WHAT YOU ARE ASKED TO DO: Collect each line of the entries that holds the string "notebook".

Object tracking records
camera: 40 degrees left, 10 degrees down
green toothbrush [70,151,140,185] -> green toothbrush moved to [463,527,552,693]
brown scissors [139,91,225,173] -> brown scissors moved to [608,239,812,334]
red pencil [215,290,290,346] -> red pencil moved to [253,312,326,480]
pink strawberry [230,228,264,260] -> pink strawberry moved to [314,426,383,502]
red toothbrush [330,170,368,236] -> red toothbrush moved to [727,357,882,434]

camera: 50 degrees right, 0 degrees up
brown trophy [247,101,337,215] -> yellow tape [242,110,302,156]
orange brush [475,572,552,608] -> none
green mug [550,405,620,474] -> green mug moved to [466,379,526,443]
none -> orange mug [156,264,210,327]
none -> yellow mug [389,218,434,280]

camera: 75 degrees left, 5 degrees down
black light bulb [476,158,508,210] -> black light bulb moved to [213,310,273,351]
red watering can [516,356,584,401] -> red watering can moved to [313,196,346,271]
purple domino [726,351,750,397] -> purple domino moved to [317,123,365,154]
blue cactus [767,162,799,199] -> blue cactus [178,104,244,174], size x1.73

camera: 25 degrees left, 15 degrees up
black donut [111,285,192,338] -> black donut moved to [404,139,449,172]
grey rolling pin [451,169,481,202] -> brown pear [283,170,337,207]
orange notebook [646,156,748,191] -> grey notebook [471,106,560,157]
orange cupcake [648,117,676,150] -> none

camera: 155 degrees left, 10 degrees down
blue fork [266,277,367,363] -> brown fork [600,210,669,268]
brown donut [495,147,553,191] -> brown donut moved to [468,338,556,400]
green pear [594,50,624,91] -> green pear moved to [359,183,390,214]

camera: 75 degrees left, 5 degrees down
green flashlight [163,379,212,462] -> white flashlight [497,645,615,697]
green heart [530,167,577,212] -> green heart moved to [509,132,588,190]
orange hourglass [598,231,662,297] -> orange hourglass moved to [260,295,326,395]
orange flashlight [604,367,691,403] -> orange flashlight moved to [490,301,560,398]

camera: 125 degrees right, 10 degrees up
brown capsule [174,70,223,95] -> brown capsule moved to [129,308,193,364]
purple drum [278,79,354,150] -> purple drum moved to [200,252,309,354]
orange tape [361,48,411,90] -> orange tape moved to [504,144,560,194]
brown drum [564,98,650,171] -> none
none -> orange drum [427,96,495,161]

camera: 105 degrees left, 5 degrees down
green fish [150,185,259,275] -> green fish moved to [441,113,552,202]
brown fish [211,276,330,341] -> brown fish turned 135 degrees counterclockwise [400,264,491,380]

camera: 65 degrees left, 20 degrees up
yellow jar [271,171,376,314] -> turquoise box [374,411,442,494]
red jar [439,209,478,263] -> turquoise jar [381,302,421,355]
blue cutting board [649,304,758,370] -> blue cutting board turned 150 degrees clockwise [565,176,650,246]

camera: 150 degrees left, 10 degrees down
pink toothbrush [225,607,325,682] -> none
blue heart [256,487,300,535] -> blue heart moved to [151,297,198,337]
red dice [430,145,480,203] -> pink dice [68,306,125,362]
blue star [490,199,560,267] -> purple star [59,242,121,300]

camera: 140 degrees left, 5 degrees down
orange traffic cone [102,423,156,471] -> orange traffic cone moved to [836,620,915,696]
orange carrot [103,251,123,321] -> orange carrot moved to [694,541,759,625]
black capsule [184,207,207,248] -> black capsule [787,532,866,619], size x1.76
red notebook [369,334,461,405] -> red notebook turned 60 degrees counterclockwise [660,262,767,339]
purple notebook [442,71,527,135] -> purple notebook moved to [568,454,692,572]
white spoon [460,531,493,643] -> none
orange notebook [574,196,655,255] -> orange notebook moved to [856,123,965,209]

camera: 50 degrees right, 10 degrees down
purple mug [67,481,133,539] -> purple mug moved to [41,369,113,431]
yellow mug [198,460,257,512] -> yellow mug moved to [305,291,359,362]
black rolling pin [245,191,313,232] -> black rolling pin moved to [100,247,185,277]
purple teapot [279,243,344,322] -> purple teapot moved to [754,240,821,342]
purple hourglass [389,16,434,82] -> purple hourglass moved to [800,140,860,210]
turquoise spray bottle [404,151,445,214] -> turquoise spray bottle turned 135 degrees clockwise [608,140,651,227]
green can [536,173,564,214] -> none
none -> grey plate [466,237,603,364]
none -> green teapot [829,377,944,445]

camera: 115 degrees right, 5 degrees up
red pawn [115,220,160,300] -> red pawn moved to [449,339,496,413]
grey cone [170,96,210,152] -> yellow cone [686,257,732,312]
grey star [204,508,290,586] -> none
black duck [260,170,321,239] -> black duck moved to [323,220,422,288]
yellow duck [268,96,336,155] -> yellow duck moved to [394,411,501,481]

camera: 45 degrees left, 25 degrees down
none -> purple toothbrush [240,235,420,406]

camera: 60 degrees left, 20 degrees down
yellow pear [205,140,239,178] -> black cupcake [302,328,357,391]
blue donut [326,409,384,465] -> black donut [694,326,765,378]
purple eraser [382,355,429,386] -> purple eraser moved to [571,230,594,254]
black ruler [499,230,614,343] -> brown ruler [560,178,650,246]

WORKED SOLUTION:
orange notebook [646,156,748,191] -> grey notebook [471,106,560,157]
red notebook [369,334,461,405] -> red notebook turned 60 degrees counterclockwise [660,262,767,339]
purple notebook [442,71,527,135] -> purple notebook moved to [568,454,692,572]
orange notebook [574,196,655,255] -> orange notebook moved to [856,123,965,209]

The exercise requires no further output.